■ STUDY MATERIAL:
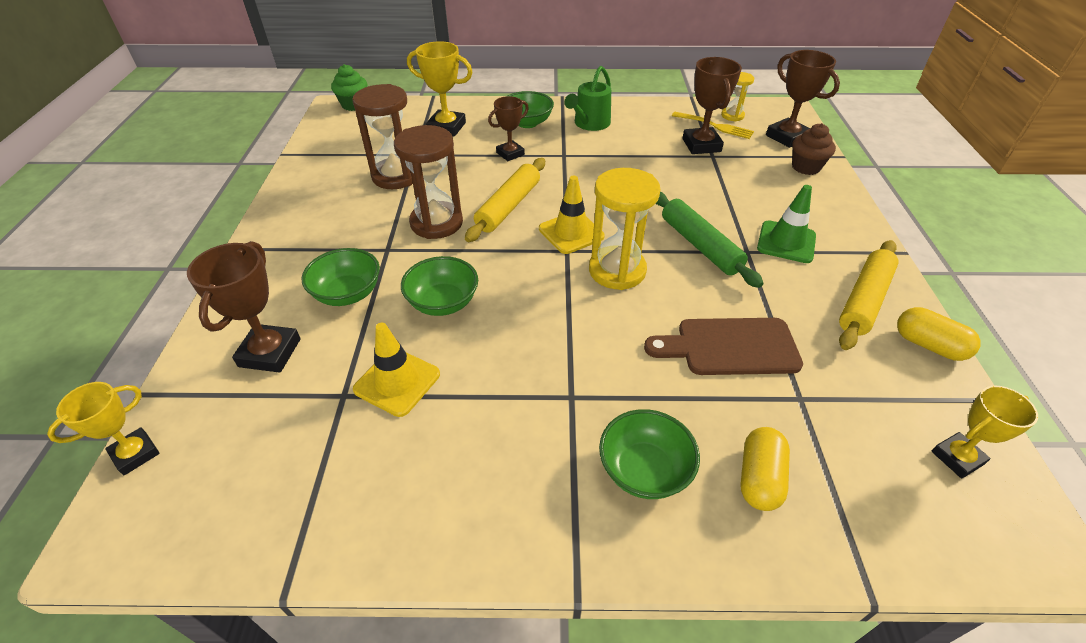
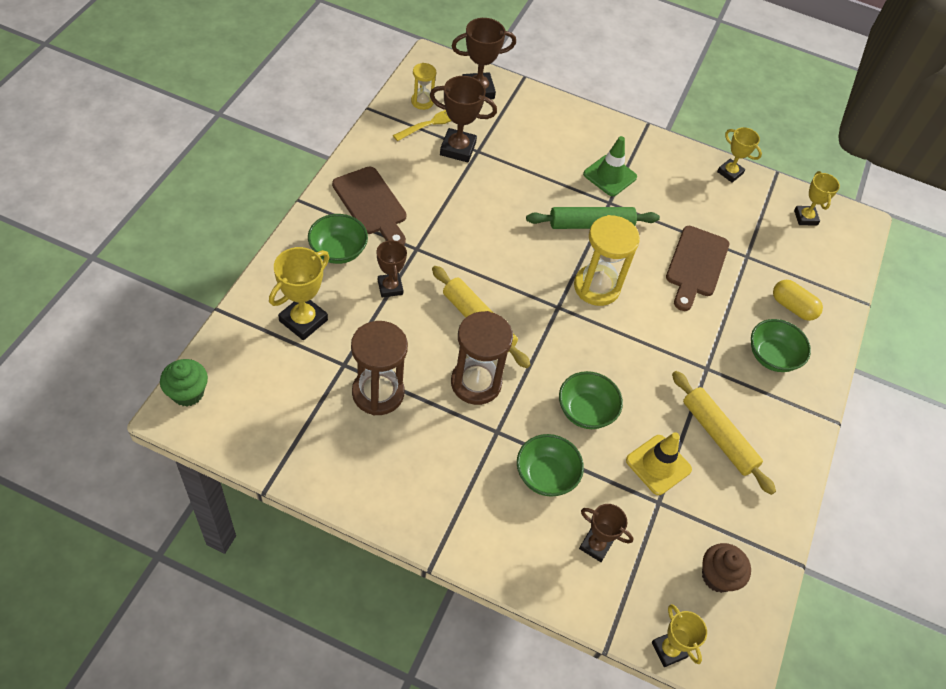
camera: 75 degrees left, 10 degrees up
brown trophy [187,241,301,373] -> brown trophy [579,504,633,562], size x0.66
yellow traffic cone [539,175,605,254] -> none
green watering can [564,66,611,131] -> brown cutting board [332,167,407,245]
brown cupcake [792,123,836,175] -> brown cupcake moved to [702,543,751,593]
yellow rolling pin [839,240,898,350] -> yellow rolling pin moved to [672,371,776,495]
yellow capsule [897,307,981,361] -> yellow trophy [717,127,762,183]

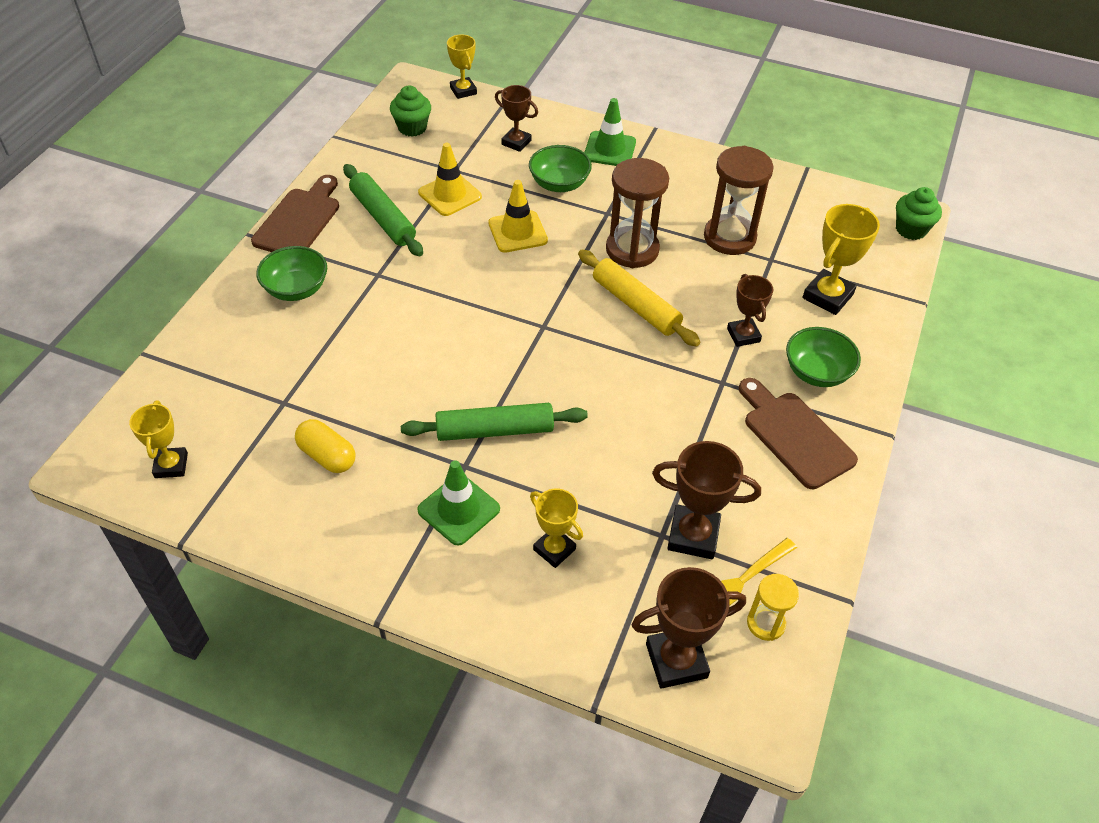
camera: 175 degrees left, 5 degrees down
green bowl [559,371,623,429] -> yellow traffic cone [488,180,548,253]
yellow hourglass [574,215,640,306] -> none
brown cutting board [666,226,729,311] -> brown cutting board moved to [251,175,339,252]
yellow rolling pin [672,371,776,495] -> green rolling pin [343,164,423,256]
brown cupcake [702,543,751,593] -> green cupcake [390,85,431,137]
yellow trophy [717,127,762,183] -> yellow trophy moved to [530,489,583,568]
yellow capsule [773,280,823,321] -> yellow capsule moved to [295,419,355,473]
none -> green traffic cone [584,98,636,166]

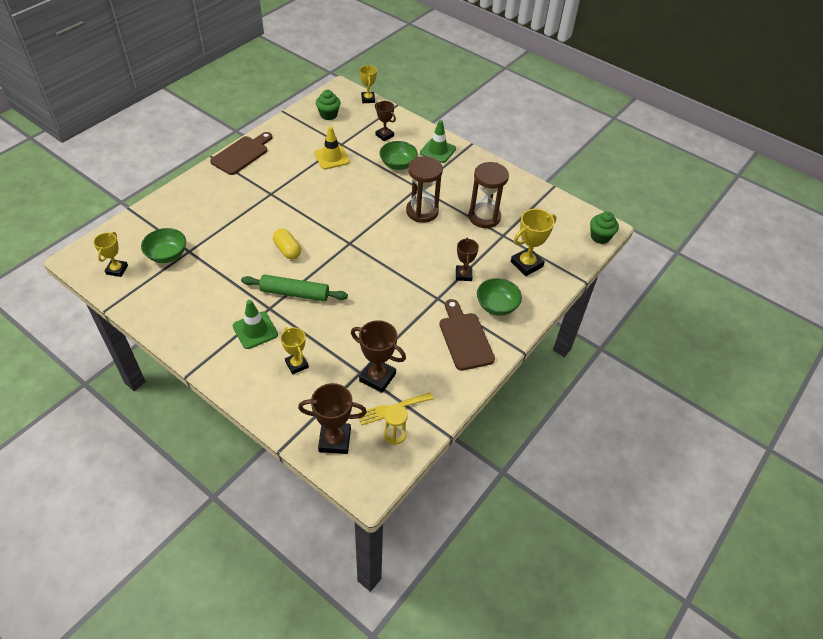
camera: 15 degrees right, 0 degrees up
green bowl [256,246,327,301] -> green bowl moved to [141,228,186,263]
yellow capsule [295,419,355,473] -> yellow capsule moved to [273,228,301,260]
green rolling pin [343,164,423,256] -> none
yellow traffic cone [488,180,548,253] -> none
yellow rolling pin [578,250,700,347] -> none

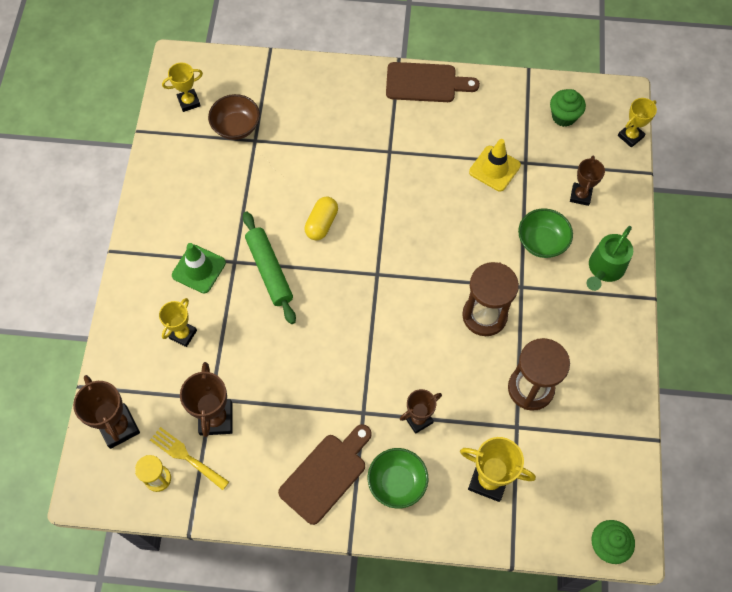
camera: 60 degrees right, 15 degrees up
green bowl [141,228,186,263] -> brown bowl [208,94,260,140]
green traffic cone [420,120,456,163] -> green watering can [587,226,633,291]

■ EXERCISE INSTRUCTIONS:
Restating the data word for word is the task, and pictures are to be omitted.

■ EXERCISE ANSWER:
camera: 75 degrees left, 10 degrees up
brown trophy [187,241,301,373] -> brown trophy [579,504,633,562], size x0.66
yellow traffic cone [539,175,605,254] -> none
green watering can [564,66,611,131] -> brown cutting board [332,167,407,245]
brown cupcake [792,123,836,175] -> brown cupcake moved to [702,543,751,593]
yellow rolling pin [839,240,898,350] -> yellow rolling pin moved to [672,371,776,495]
yellow capsule [897,307,981,361] -> yellow trophy [717,127,762,183]

camera: 175 degrees left, 5 degrees down
green bowl [559,371,623,429] -> yellow traffic cone [488,180,548,253]
yellow hourglass [574,215,640,306] -> none
brown cutting board [666,226,729,311] -> brown cutting board moved to [251,175,339,252]
yellow rolling pin [672,371,776,495] -> green rolling pin [343,164,423,256]
brown cupcake [702,543,751,593] -> green cupcake [390,85,431,137]
yellow trophy [717,127,762,183] -> yellow trophy moved to [530,489,583,568]
yellow capsule [773,280,823,321] -> yellow capsule moved to [295,419,355,473]
none -> green traffic cone [584,98,636,166]

camera: 15 degrees right, 0 degrees up
green bowl [256,246,327,301] -> green bowl moved to [141,228,186,263]
yellow capsule [295,419,355,473] -> yellow capsule moved to [273,228,301,260]
green rolling pin [343,164,423,256] -> none
yellow traffic cone [488,180,548,253] -> none
yellow rolling pin [578,250,700,347] -> none

camera: 60 degrees right, 15 degrees up
green bowl [141,228,186,263] -> brown bowl [208,94,260,140]
green traffic cone [420,120,456,163] -> green watering can [587,226,633,291]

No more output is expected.